= INSTRUCTIONS TO FOLLOW =
A complete, word-for-word restatement of the entries is needed.

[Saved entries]
[Start of Attachment]

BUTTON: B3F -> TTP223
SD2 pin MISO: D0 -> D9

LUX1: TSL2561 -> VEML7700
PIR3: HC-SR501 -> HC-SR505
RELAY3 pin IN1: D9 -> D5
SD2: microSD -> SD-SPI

[End of Attachment]

= ANSWER =
BUTTON: B3F -> TTP223
SD2 pin MISO: D0 -> D9

LUX1: TSL2561 -> VEML7700
PIR3: HC-SR501 -> HC-SR505
RELAY3 pin IN1: D9 -> D5
SD2: microSD -> SD-SPI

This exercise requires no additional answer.